#### [TASK PROMPT]
In how many lines of the material below does the string "right" appear? Answer with a single number.

#### [GIVEN ENTRIES]
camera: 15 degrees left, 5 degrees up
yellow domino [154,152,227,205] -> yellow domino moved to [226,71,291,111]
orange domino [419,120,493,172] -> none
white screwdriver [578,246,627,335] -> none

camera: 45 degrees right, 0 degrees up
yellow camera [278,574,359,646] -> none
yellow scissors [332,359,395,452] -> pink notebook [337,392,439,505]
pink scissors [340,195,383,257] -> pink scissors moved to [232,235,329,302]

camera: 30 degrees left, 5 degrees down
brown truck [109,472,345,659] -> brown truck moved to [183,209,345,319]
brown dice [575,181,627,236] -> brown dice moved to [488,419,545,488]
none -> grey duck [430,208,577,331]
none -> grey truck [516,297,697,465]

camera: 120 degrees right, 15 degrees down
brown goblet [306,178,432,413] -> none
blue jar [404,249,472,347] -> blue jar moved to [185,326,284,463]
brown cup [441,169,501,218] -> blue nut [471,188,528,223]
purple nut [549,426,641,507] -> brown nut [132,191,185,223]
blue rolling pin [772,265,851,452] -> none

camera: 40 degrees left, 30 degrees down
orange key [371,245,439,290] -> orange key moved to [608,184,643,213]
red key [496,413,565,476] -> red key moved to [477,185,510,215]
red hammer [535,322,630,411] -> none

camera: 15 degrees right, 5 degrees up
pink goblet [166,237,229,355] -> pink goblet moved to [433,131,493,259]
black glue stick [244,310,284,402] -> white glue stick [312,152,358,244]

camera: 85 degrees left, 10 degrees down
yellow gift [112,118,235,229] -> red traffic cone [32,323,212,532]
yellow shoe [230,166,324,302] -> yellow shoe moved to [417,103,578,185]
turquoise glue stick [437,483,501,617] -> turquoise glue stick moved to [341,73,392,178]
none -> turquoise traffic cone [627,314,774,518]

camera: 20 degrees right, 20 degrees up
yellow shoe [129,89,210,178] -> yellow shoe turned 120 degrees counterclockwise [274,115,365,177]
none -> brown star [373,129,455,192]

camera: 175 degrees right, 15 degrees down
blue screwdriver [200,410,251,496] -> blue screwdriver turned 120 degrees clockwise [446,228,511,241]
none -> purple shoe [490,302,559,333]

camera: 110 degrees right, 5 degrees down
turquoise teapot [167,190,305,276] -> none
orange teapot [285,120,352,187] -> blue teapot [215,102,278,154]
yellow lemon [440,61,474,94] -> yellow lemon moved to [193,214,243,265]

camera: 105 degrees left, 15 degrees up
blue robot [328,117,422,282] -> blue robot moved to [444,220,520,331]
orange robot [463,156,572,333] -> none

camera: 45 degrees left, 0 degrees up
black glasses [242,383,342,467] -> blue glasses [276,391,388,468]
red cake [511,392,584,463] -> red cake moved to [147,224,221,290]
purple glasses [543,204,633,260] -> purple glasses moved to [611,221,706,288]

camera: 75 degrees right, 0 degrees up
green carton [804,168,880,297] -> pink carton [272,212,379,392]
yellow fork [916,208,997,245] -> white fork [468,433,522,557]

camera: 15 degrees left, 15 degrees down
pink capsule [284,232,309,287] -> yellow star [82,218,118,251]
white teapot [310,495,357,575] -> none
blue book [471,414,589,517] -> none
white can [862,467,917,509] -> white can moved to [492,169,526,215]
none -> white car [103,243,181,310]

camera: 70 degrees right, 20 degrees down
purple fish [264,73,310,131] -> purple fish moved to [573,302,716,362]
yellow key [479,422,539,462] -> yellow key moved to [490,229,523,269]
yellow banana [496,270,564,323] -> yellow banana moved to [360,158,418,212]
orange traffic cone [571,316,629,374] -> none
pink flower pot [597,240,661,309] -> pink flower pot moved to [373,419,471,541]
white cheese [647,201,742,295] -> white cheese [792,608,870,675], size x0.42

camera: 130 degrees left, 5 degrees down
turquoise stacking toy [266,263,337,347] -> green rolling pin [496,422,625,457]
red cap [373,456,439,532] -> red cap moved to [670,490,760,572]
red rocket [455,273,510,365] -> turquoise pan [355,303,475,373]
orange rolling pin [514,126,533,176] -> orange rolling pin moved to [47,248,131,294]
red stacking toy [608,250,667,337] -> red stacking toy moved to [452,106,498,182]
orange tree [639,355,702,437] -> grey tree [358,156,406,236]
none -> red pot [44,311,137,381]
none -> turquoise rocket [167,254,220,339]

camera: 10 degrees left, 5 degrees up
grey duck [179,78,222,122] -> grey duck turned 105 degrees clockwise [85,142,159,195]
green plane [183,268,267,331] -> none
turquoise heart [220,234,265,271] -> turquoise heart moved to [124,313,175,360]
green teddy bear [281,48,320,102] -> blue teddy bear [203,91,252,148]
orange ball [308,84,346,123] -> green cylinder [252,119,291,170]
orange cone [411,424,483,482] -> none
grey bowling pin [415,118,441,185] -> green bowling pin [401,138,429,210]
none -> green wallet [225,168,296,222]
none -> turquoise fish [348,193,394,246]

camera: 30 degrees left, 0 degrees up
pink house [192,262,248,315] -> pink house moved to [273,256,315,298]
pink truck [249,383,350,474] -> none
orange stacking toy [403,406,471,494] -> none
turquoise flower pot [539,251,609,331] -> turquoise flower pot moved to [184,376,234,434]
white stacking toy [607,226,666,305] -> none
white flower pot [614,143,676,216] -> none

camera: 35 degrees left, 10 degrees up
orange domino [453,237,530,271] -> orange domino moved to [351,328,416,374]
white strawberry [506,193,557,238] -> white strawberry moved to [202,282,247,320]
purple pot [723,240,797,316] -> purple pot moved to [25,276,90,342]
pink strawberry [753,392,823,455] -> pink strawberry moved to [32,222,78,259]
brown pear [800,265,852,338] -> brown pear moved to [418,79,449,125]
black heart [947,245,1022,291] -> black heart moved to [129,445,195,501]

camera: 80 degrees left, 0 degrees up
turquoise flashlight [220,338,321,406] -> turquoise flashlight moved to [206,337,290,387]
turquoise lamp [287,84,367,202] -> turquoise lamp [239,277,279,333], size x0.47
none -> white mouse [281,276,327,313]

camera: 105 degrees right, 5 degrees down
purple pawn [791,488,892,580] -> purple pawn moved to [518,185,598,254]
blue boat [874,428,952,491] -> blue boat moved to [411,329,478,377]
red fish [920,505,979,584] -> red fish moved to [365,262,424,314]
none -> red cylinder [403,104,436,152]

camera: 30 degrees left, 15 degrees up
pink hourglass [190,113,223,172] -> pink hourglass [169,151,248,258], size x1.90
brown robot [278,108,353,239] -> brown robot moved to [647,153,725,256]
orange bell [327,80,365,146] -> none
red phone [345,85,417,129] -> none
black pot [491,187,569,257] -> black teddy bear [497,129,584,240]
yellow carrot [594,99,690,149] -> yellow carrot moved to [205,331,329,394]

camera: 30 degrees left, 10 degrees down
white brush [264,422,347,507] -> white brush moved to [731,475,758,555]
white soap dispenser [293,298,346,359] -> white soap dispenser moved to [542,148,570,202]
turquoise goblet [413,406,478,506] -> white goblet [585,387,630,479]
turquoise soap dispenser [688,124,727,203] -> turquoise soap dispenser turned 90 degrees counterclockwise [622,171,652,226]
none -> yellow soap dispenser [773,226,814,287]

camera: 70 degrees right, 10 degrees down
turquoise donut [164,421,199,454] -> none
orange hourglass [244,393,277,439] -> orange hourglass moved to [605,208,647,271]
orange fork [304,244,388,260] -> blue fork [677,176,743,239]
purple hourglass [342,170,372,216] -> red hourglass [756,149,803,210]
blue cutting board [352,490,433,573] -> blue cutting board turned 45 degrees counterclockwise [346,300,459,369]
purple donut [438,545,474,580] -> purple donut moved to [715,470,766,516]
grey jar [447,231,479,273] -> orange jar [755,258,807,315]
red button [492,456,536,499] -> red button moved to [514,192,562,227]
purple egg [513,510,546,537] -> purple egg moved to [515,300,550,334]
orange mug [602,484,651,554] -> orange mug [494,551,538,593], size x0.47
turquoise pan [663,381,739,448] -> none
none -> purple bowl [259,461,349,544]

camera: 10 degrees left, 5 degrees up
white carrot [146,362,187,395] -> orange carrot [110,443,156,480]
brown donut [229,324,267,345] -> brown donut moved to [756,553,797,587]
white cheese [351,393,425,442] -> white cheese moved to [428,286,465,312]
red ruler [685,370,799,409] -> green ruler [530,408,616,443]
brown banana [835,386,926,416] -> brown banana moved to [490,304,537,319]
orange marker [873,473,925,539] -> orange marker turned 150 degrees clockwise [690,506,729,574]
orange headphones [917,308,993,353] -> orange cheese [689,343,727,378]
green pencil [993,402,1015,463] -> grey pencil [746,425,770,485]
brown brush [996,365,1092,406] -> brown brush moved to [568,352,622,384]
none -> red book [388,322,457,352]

#### [FINISHED EXERCISE]
10